■ Problem to work on ■
Across the records below, how many lines include the word "degrees"? State only the number.

■ Records from a dataset ■
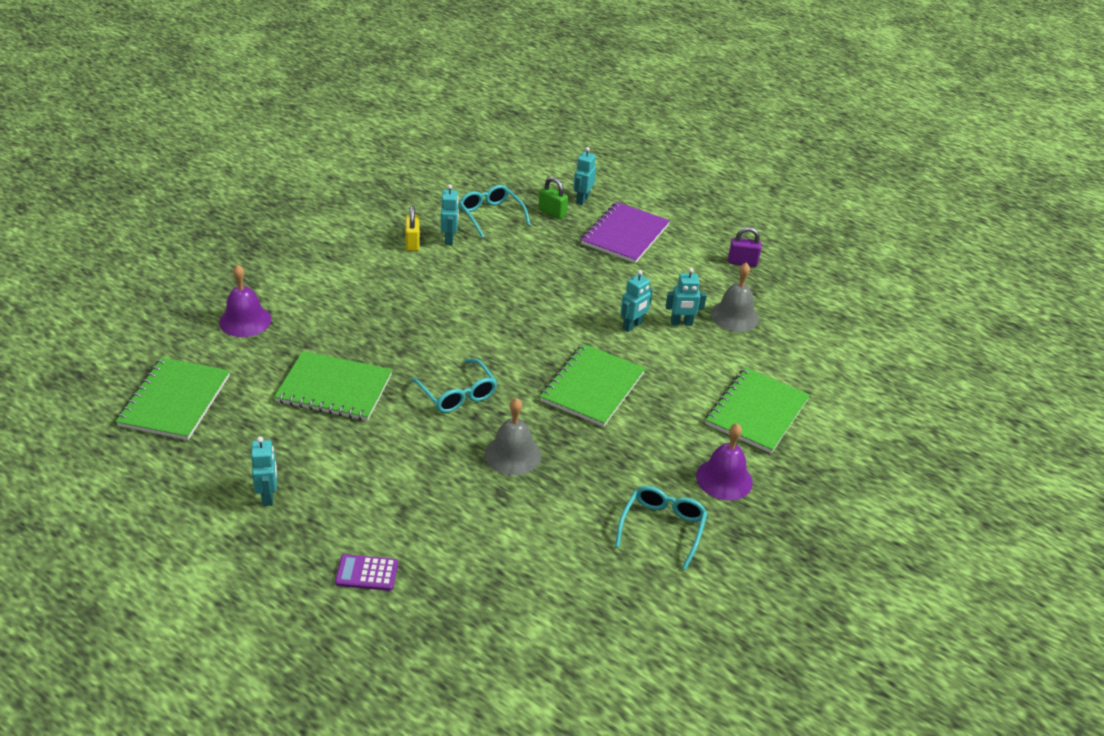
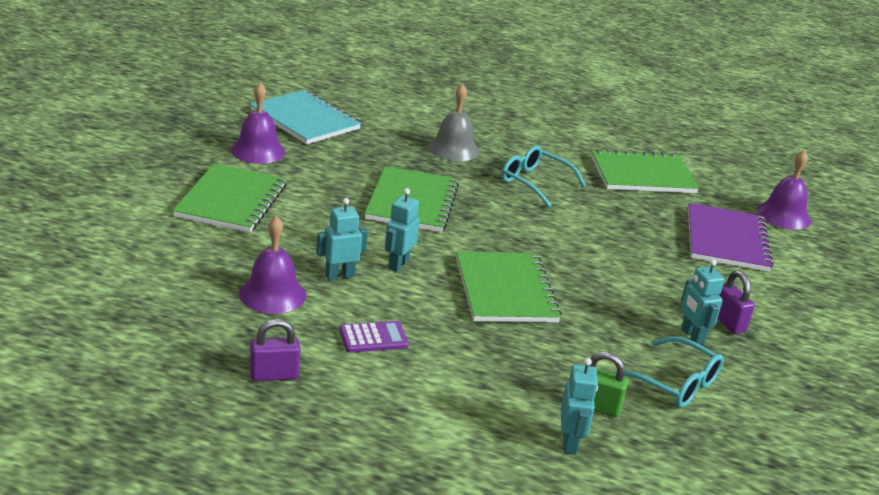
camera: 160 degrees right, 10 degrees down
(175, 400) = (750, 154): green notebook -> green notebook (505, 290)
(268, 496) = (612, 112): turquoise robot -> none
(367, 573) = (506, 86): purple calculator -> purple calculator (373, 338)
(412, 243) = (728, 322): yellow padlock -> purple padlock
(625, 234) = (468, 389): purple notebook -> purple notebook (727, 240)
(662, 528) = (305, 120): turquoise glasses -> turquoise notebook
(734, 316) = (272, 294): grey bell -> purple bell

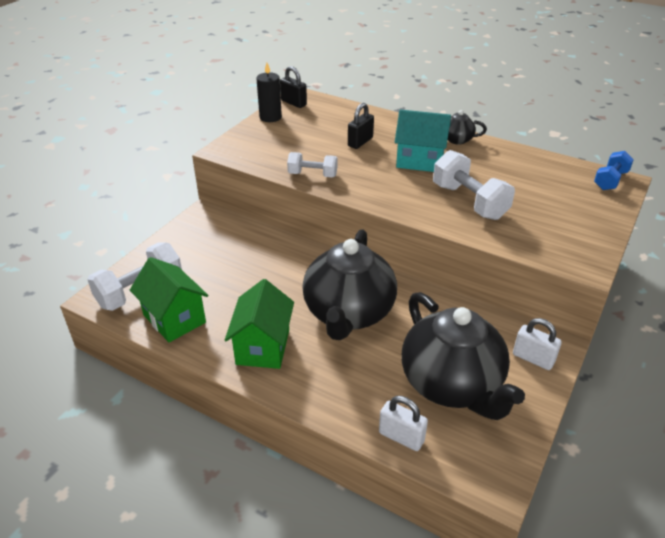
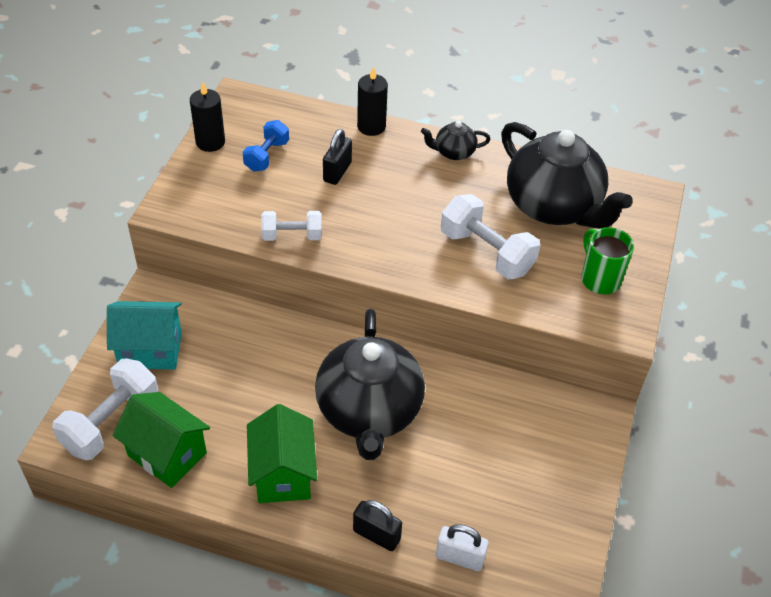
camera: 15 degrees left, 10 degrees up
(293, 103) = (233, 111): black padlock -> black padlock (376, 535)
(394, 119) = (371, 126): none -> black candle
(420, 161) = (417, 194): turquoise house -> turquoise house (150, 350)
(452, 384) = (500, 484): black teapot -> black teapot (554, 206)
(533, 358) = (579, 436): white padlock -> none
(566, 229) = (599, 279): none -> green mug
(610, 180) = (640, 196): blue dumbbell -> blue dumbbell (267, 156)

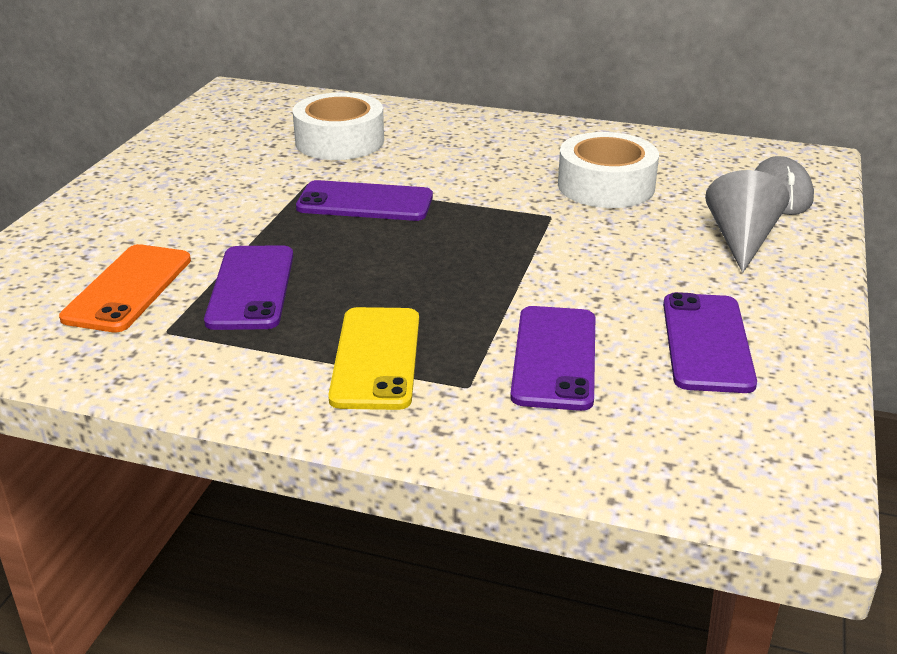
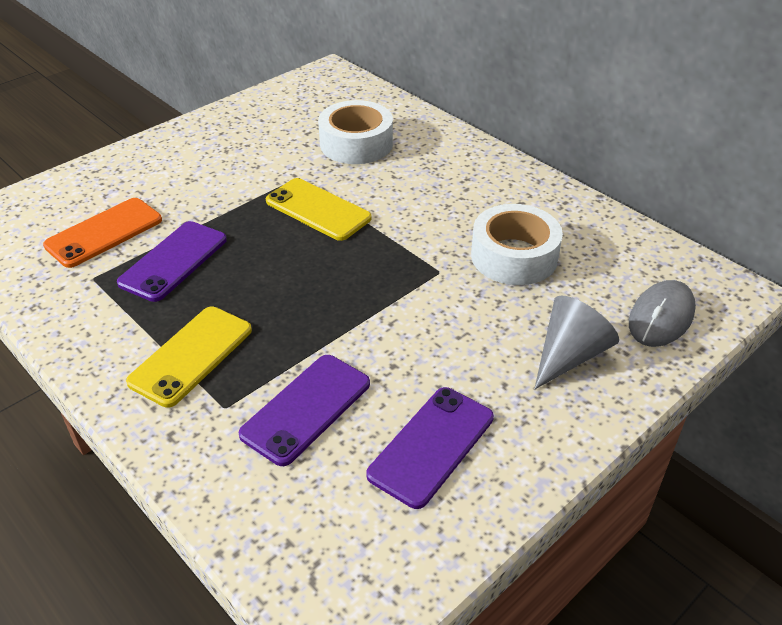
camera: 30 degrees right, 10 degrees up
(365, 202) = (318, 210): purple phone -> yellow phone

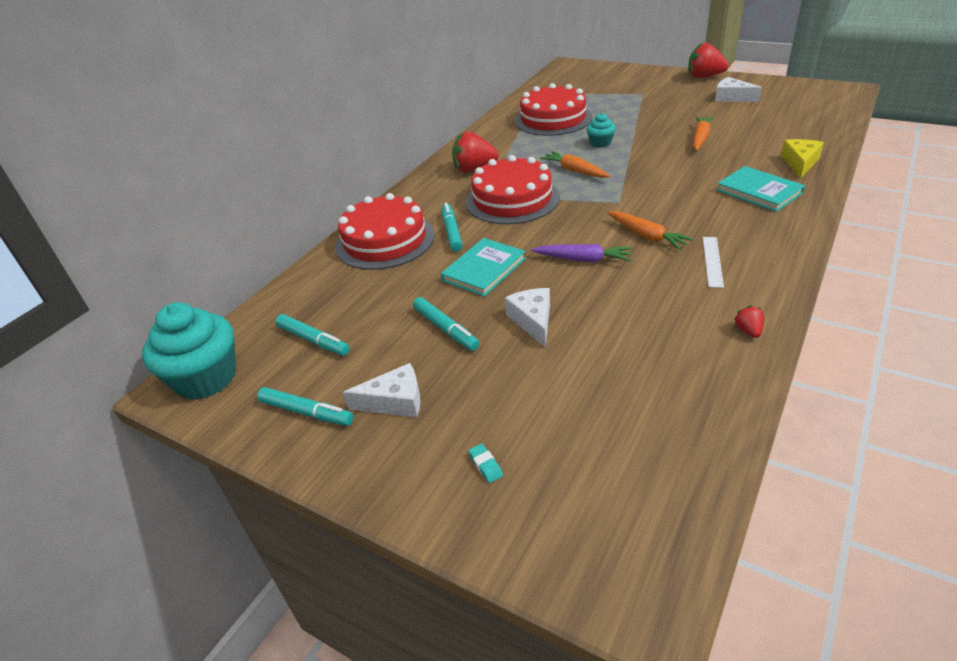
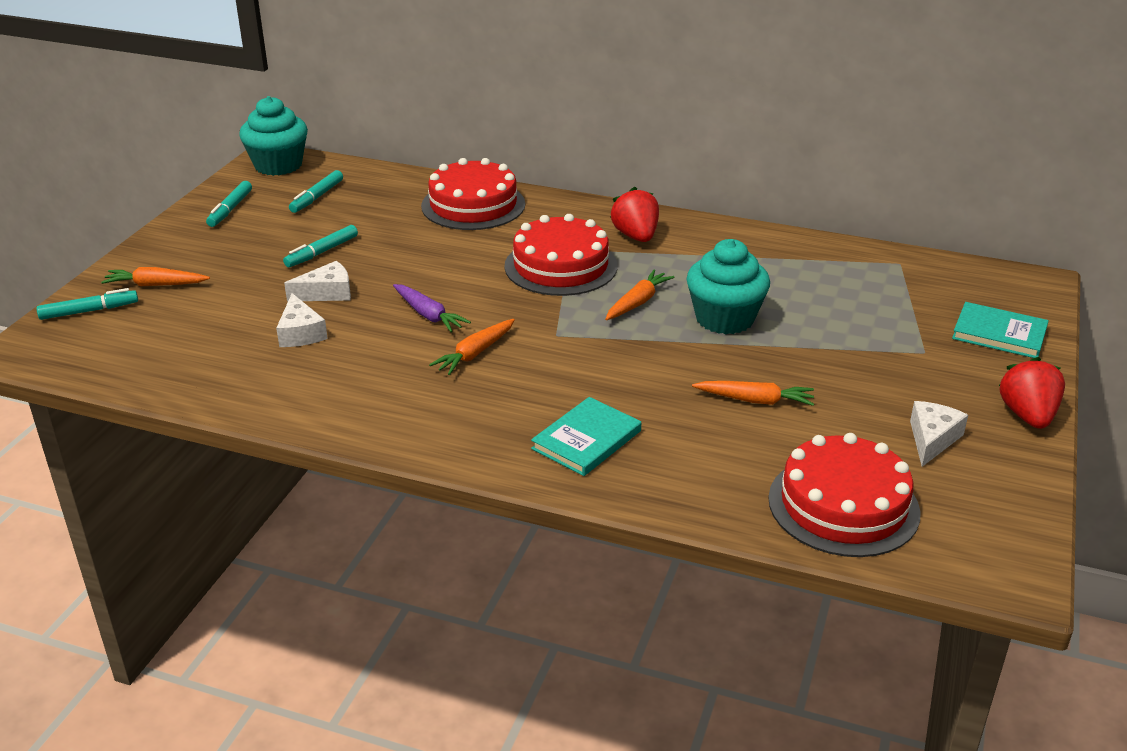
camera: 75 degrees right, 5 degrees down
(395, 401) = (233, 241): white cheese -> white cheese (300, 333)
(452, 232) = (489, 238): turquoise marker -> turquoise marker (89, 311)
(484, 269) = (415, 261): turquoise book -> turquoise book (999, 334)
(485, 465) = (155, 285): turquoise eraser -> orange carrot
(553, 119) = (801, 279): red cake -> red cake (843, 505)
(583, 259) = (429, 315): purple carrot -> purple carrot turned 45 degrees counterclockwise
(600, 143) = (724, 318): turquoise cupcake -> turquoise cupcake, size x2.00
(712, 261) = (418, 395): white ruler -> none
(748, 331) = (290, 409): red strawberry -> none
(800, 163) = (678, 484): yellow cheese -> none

■ Task response ■
5